Segment Start: DATA UNDER STUDY

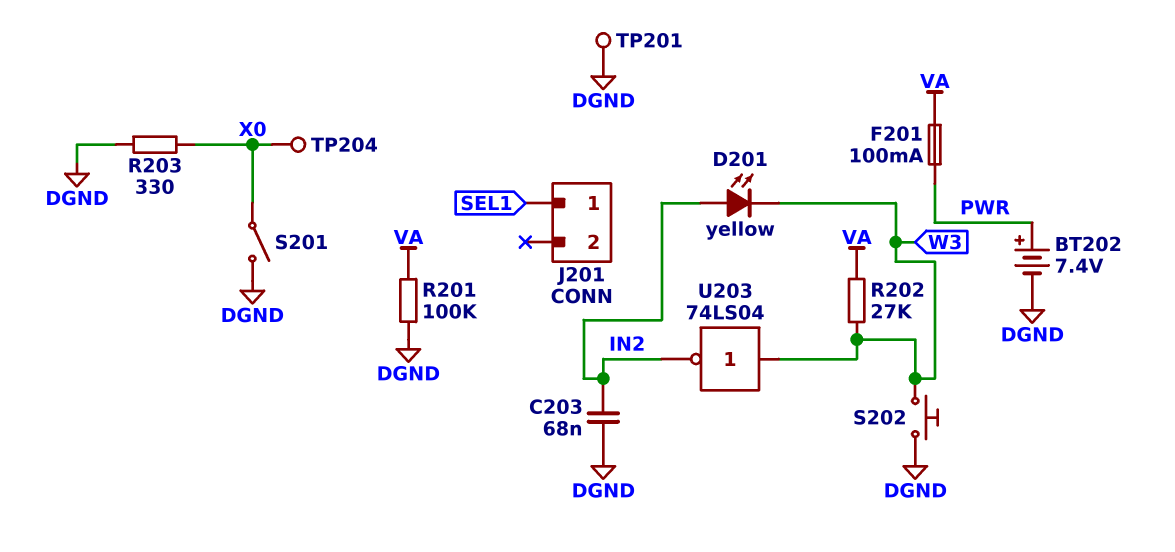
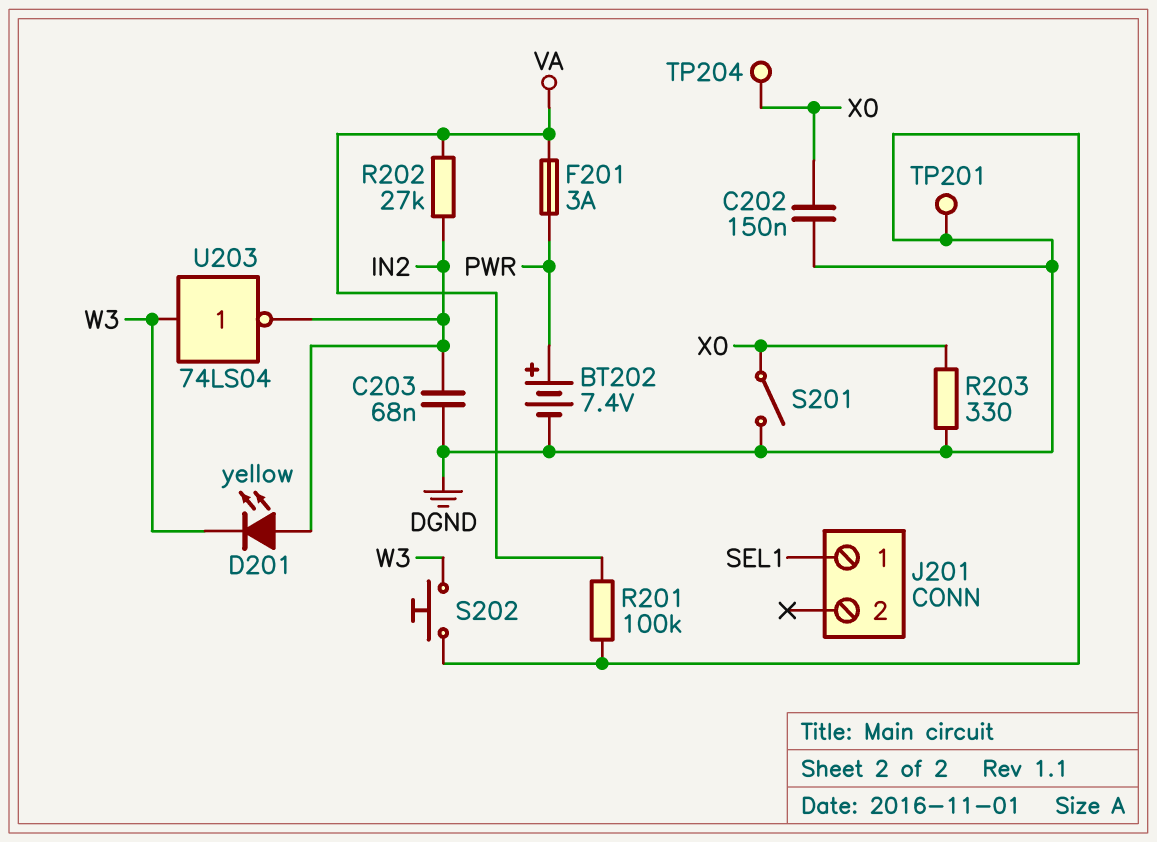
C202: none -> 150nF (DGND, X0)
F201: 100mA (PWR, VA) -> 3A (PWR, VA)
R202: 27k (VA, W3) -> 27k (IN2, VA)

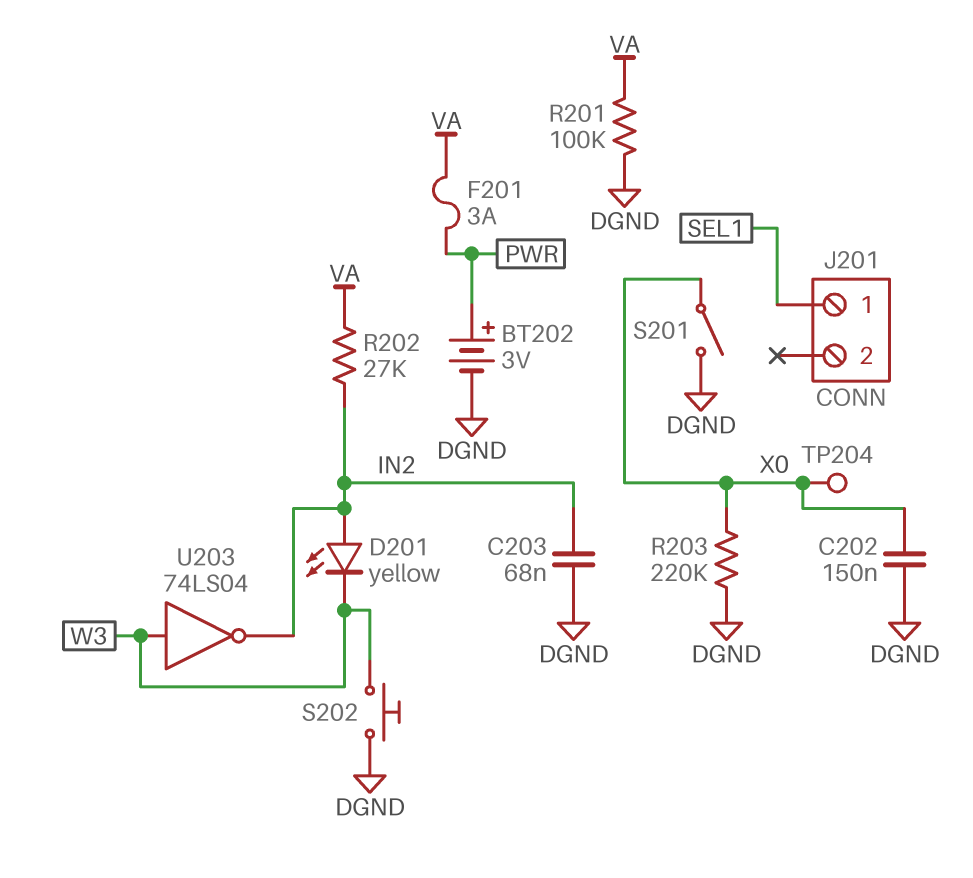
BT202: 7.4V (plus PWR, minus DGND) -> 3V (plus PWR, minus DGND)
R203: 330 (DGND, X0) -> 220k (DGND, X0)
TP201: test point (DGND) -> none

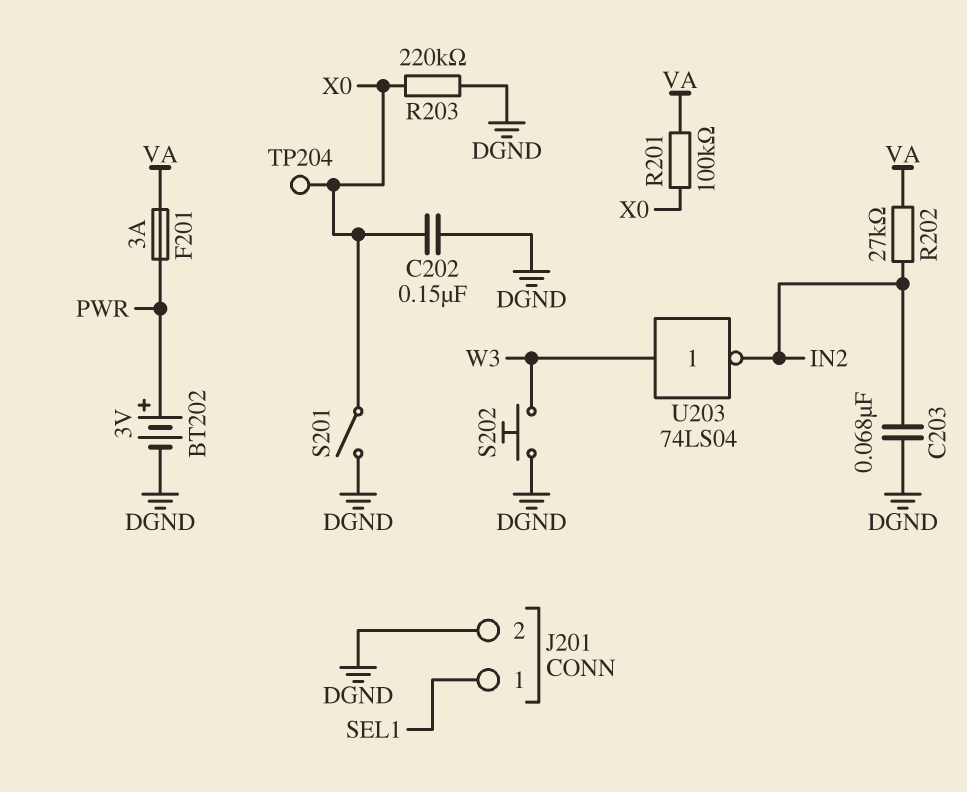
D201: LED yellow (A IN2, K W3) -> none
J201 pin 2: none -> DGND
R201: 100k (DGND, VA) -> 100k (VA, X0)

Segment End: DATA UNDER STUDY
Segment Start: DATA UNDER STUDY

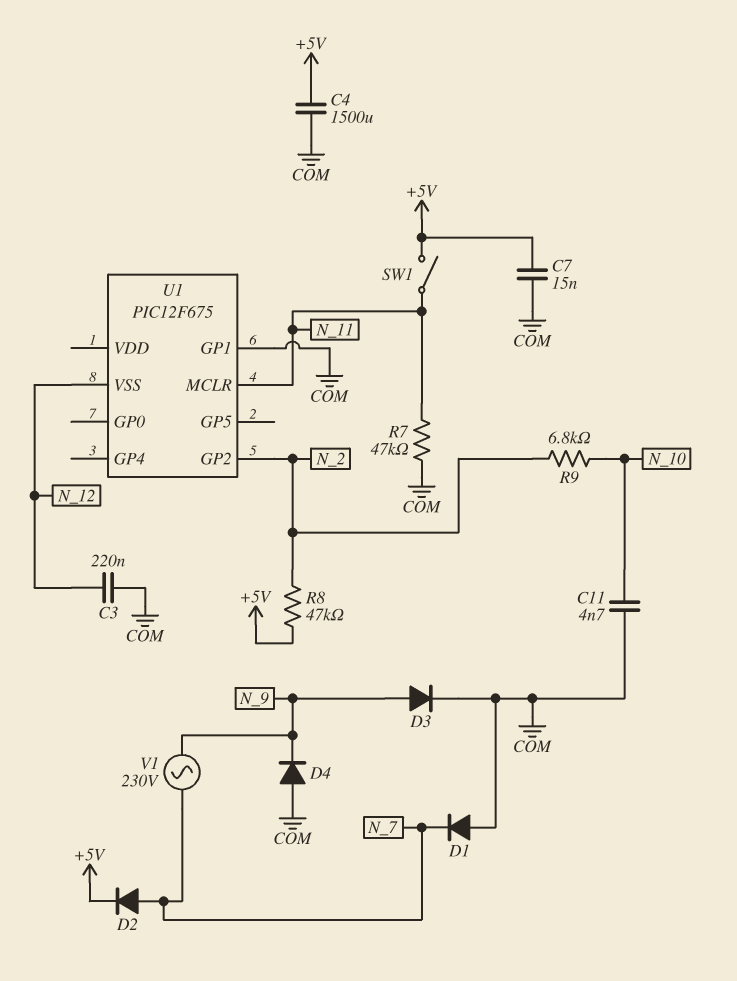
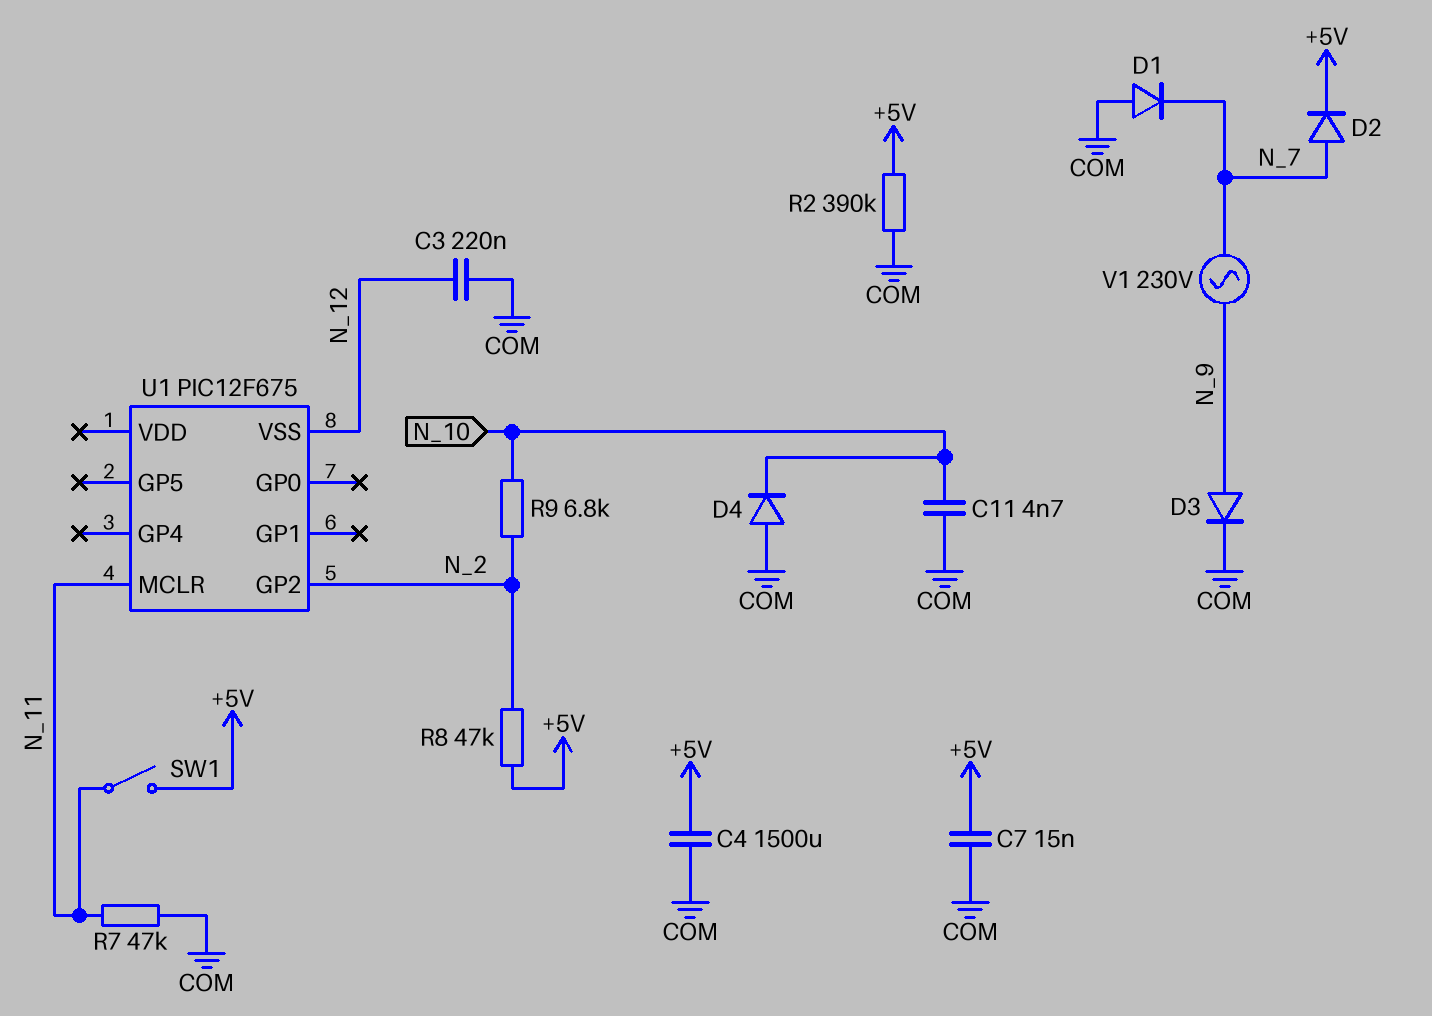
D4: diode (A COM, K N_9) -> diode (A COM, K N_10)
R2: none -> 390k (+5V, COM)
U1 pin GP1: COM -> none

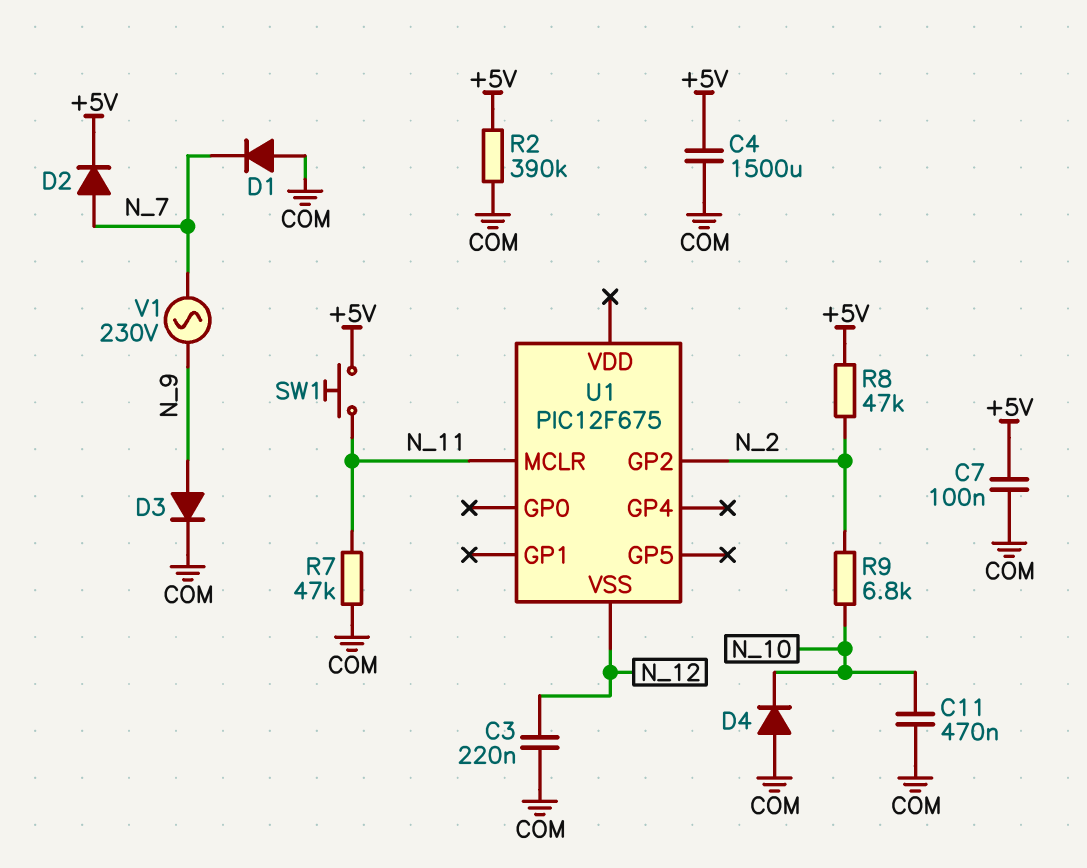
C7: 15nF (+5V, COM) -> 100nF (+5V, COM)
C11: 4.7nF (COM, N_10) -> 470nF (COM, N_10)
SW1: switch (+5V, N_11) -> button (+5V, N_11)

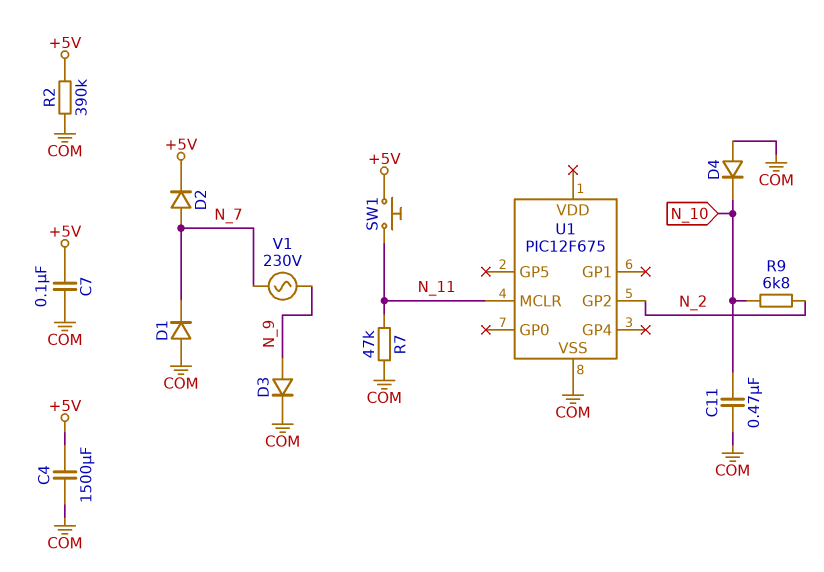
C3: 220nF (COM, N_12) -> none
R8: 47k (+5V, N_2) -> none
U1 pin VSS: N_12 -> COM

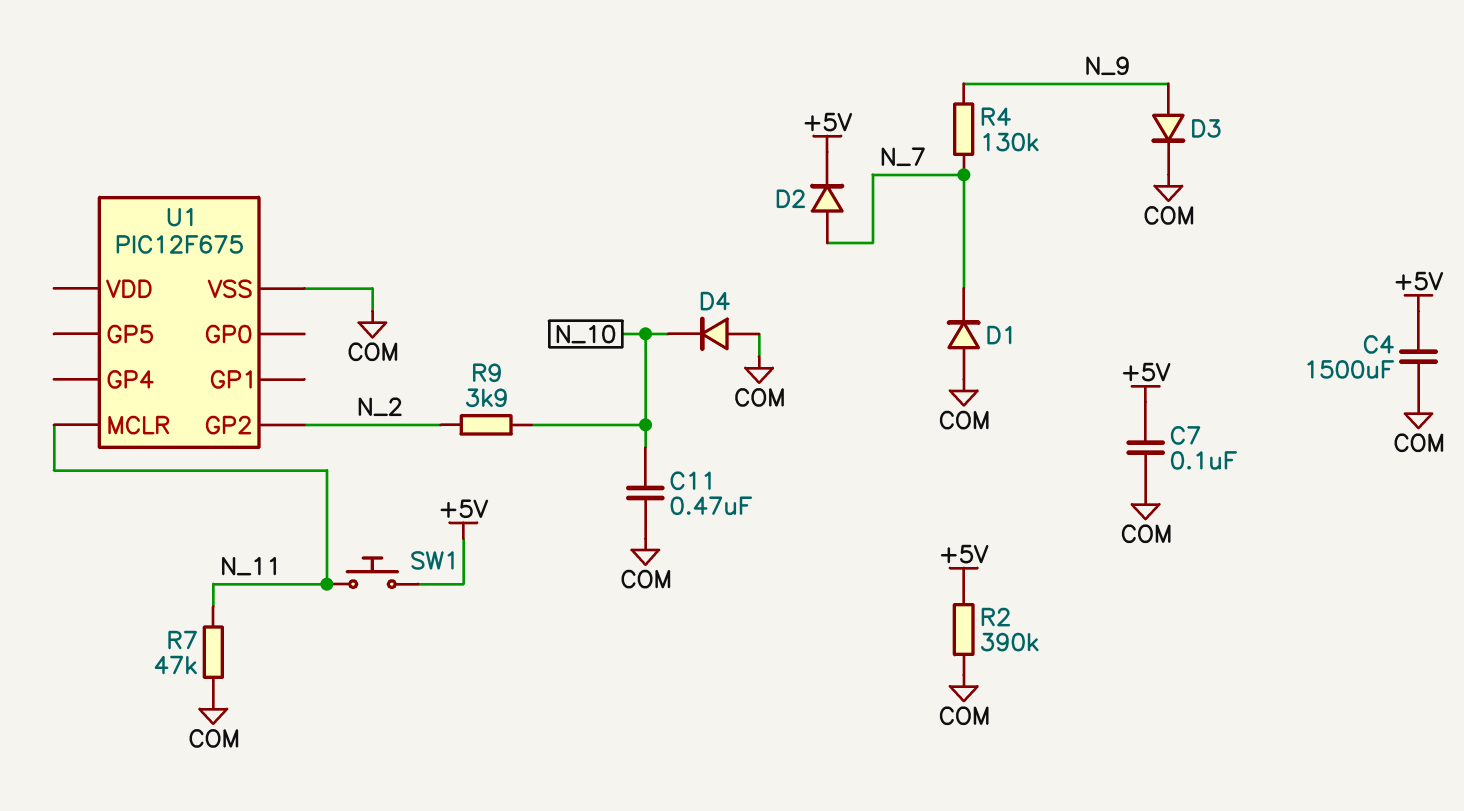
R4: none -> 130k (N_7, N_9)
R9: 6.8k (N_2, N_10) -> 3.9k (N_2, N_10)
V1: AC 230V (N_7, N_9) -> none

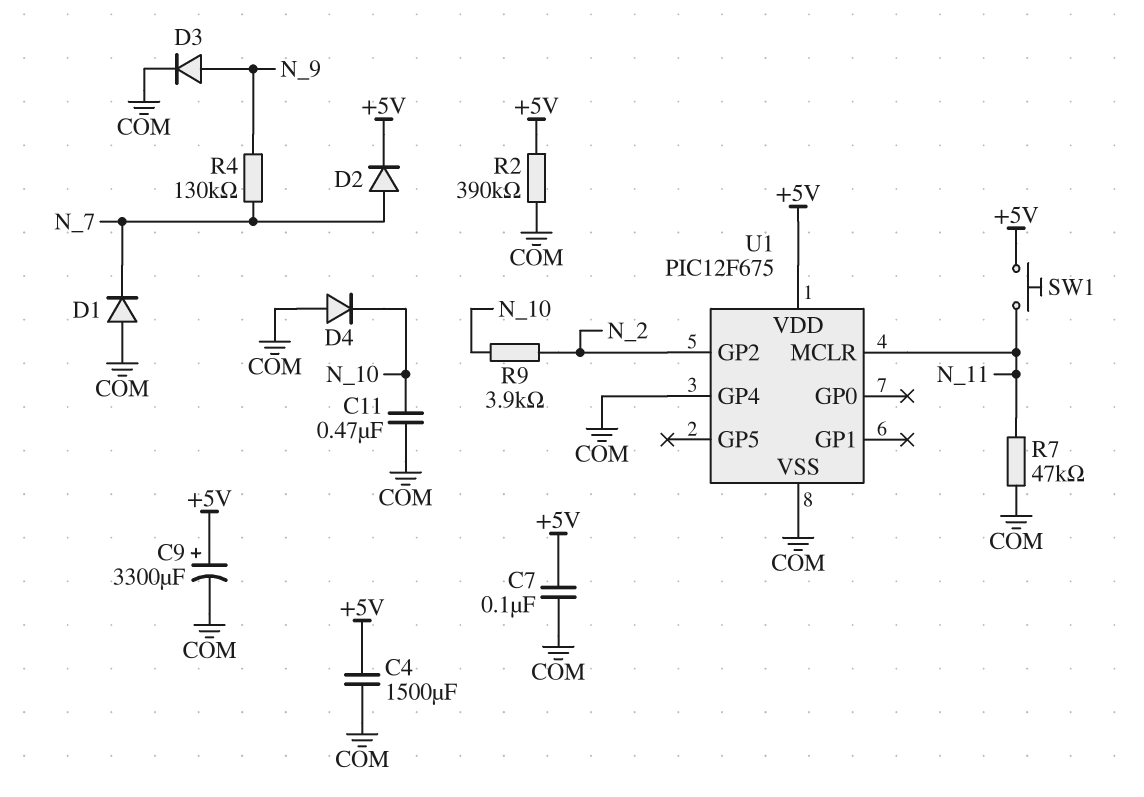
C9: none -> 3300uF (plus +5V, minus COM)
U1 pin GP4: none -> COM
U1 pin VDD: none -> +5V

Segment End: DATA UNDER STUDY

### WHAT TO PRODUCE
Copy each line from the records above that includes the string "plus".

### REPLY
BT202: 7.4V (plus PWR, minus DGND) -> 3V (plus PWR, minus DGND)
C9: none -> 3300uF (plus +5V, minus COM)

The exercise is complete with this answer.